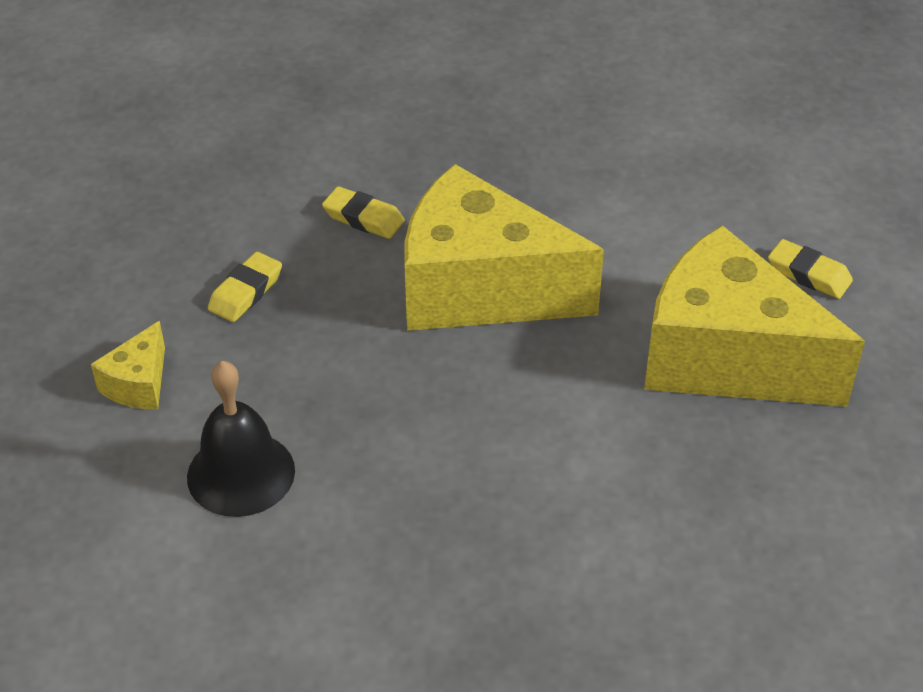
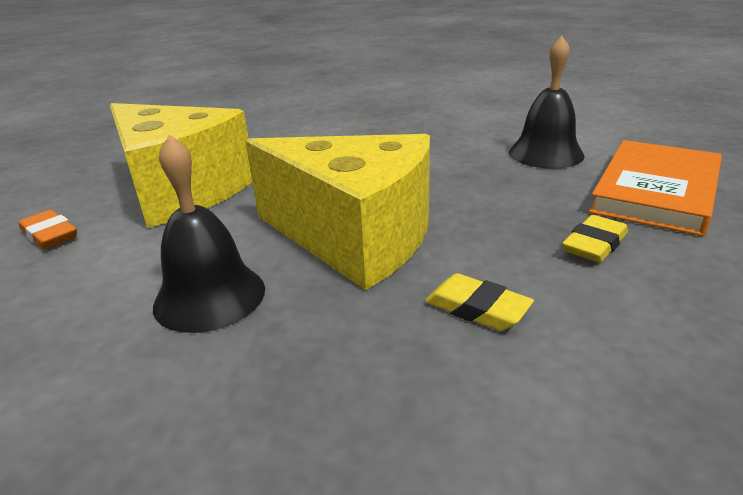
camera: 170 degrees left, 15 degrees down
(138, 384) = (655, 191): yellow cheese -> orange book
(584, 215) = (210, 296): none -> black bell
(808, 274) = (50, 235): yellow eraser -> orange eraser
· · ·
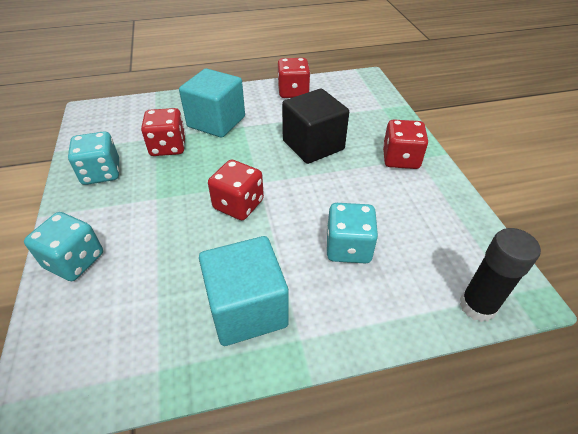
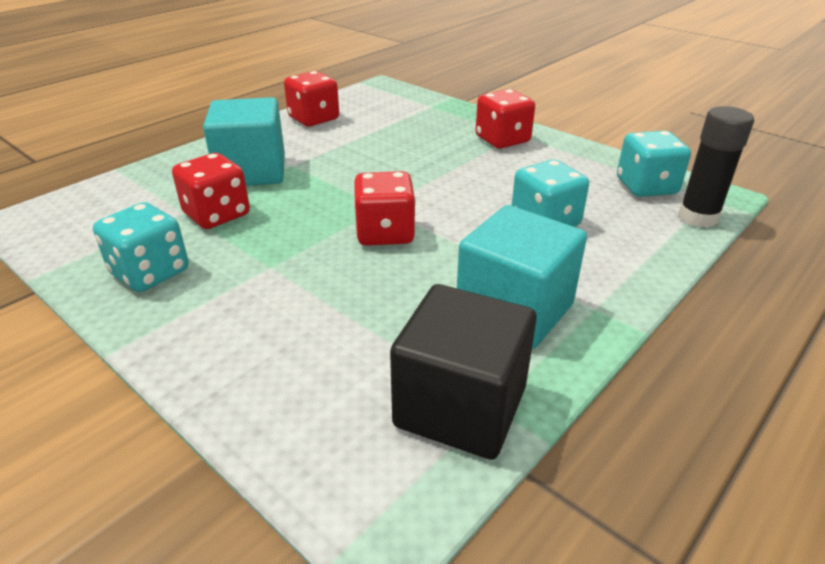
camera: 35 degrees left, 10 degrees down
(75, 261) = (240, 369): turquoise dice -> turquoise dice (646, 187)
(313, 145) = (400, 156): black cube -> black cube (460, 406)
· · ·
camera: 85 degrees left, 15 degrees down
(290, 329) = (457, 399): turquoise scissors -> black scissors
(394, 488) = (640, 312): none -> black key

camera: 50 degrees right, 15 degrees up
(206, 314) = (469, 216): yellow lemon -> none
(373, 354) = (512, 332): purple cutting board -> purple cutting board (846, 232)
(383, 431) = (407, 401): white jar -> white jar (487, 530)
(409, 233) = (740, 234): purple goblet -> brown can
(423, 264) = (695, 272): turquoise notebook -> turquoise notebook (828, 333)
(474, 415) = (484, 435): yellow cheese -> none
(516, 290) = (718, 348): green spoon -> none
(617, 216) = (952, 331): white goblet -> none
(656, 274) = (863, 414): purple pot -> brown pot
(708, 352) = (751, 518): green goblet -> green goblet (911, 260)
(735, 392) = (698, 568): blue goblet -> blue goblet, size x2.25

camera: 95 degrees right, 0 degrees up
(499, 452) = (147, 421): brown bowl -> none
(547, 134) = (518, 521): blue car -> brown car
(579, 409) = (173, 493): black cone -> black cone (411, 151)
· · ·
§ **Work to complete**
Locate the string "turquoise" in the listing above and copy every line where it occurs.

§ **Completed exercise**
(75, 261) = (240, 369): turquoise dice -> turquoise dice (646, 187)
(290, 329) = (457, 399): turquoise scissors -> black scissors
(423, 264) = (695, 272): turquoise notebook -> turquoise notebook (828, 333)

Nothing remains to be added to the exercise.